## EXERCISE BRIEF
Everything in the data below is left aside except the lines from the one containing "D201: diode (A" through the one containing "R211: 3.3k (GND, SIG29) -> 100k (GND, SIG29)"; repeat those exactly.

## INFORMATION GIVEN
┌──

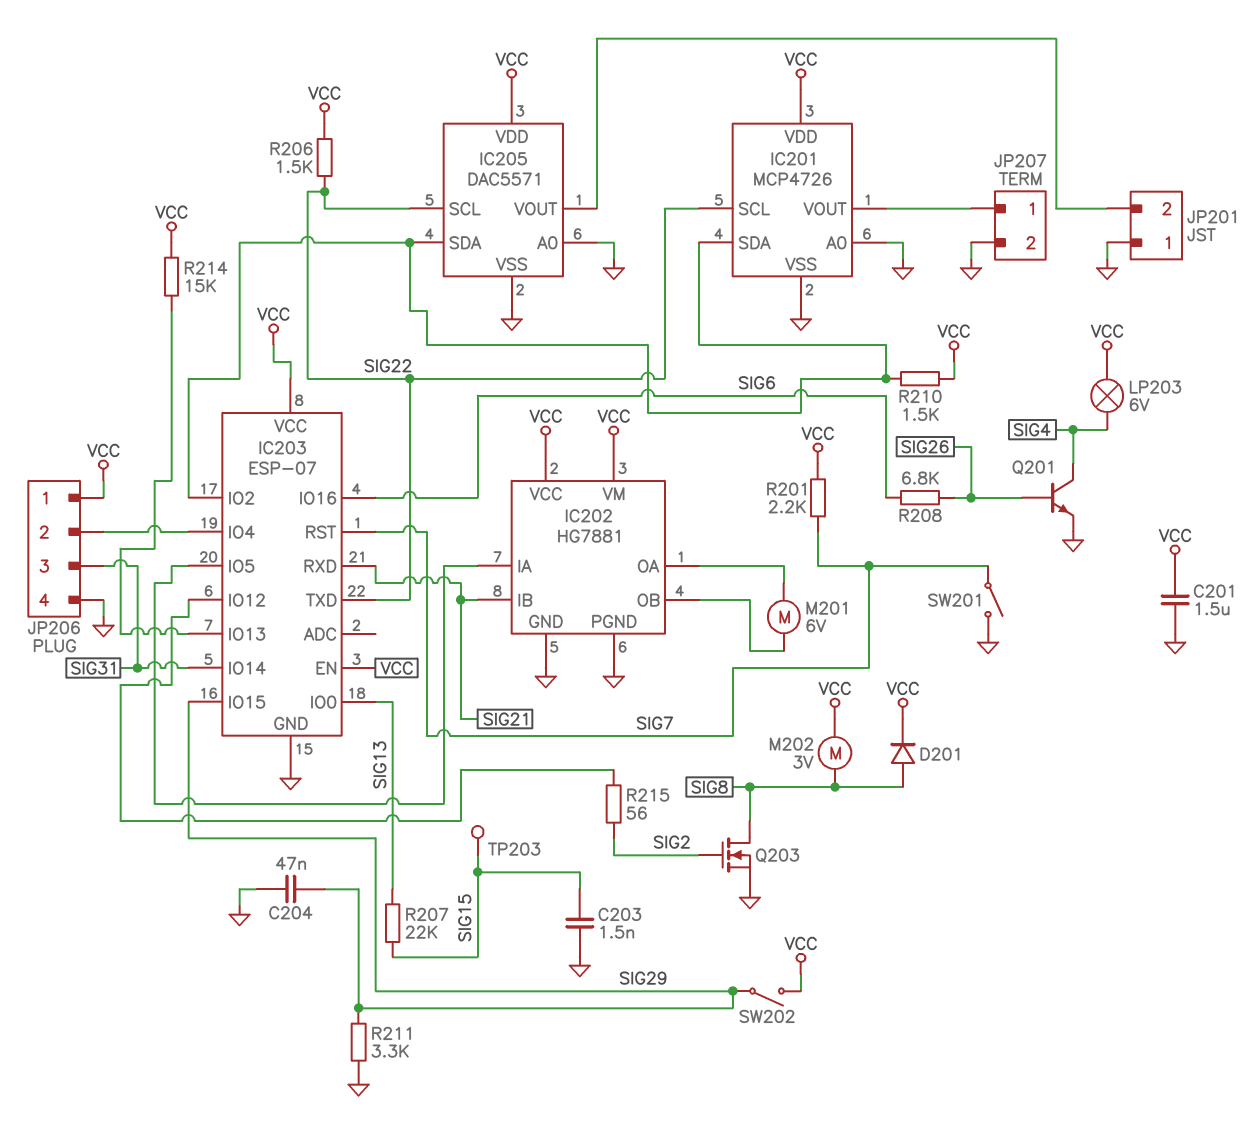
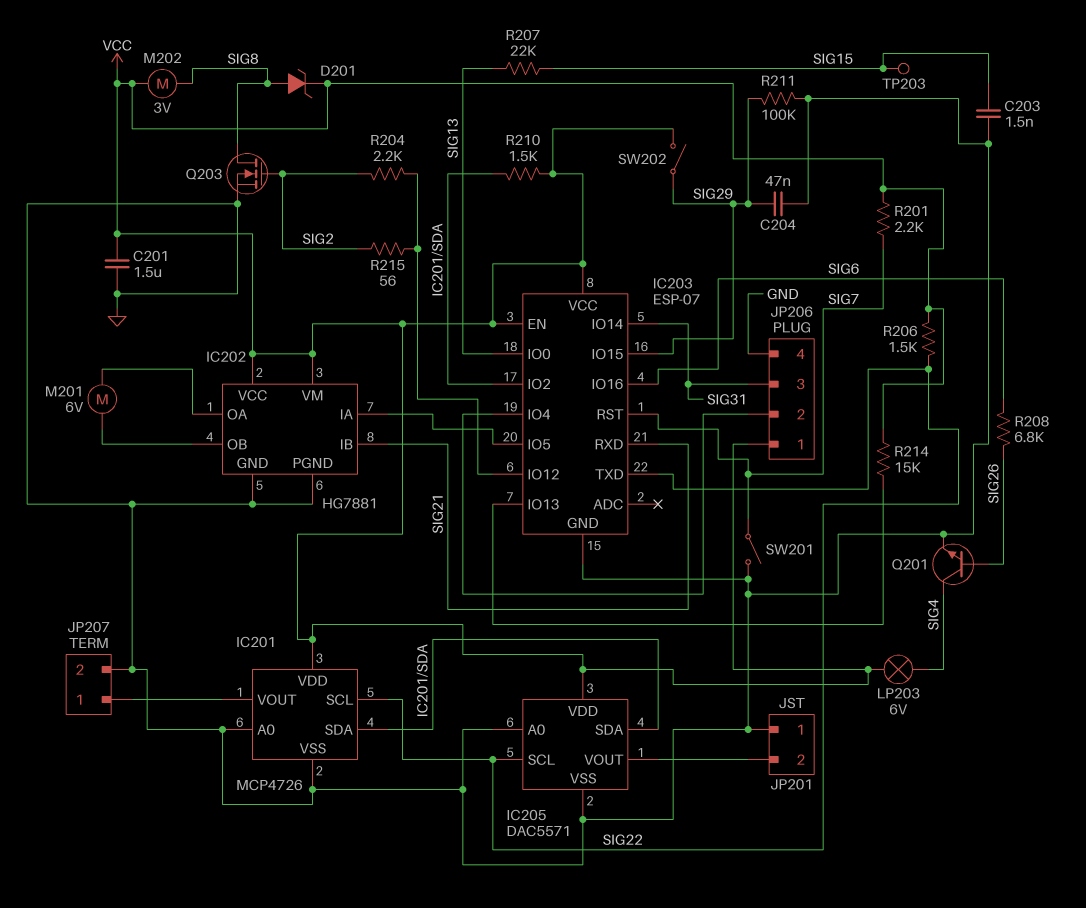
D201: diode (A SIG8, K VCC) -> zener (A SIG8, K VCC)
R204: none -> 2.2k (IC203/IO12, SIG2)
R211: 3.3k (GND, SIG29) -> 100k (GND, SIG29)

└──
┌──

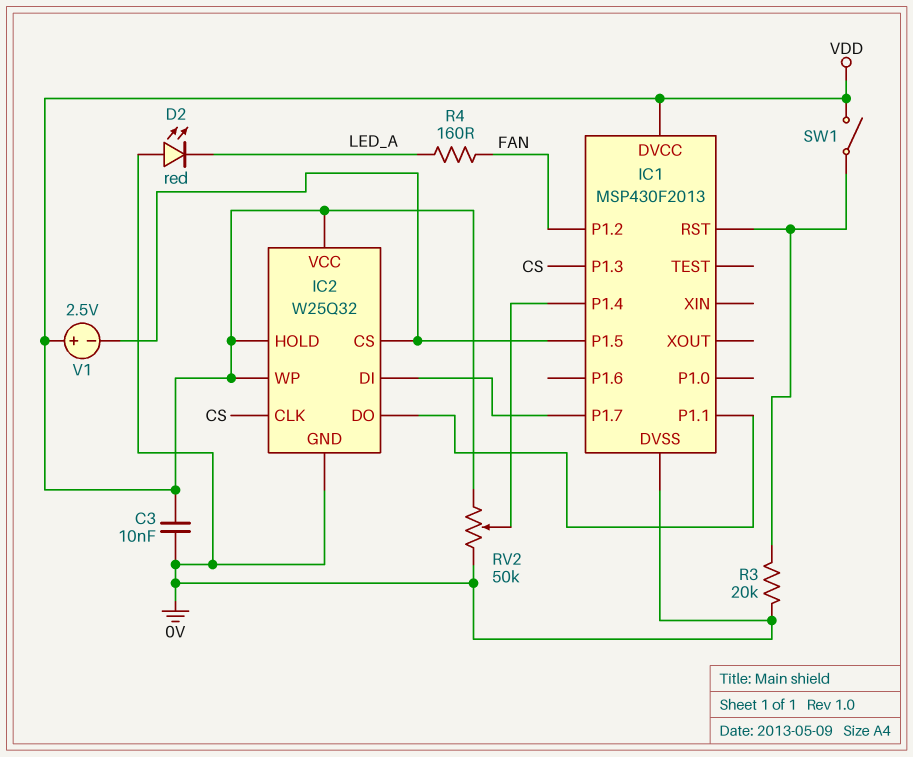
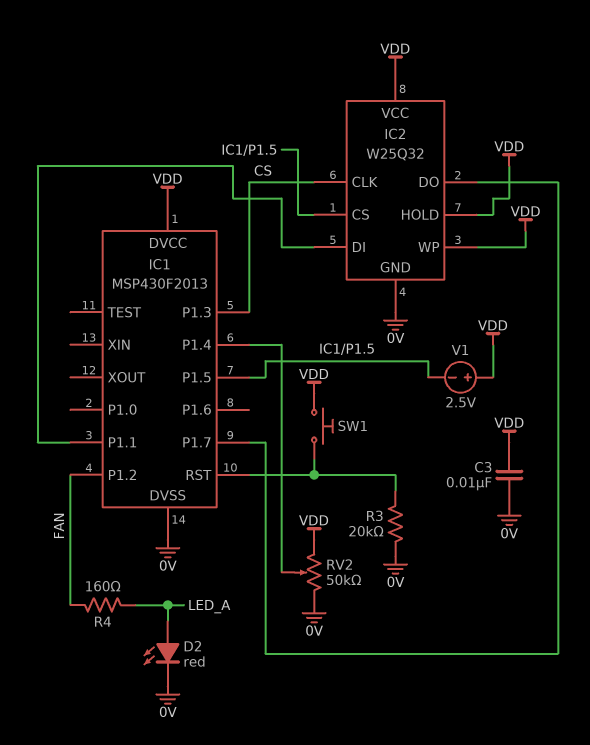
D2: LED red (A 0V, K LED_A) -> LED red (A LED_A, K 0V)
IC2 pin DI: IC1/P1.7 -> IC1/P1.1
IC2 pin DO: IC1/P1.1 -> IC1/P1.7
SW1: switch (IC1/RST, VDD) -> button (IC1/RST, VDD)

└──

## RESPONSE TO THIS EXERCISE
D201: diode (A SIG8, K VCC) -> zener (A SIG8, K VCC)
R204: none -> 2.2k (IC203/IO12, SIG2)
R211: 3.3k (GND, SIG29) -> 100k (GND, SIG29)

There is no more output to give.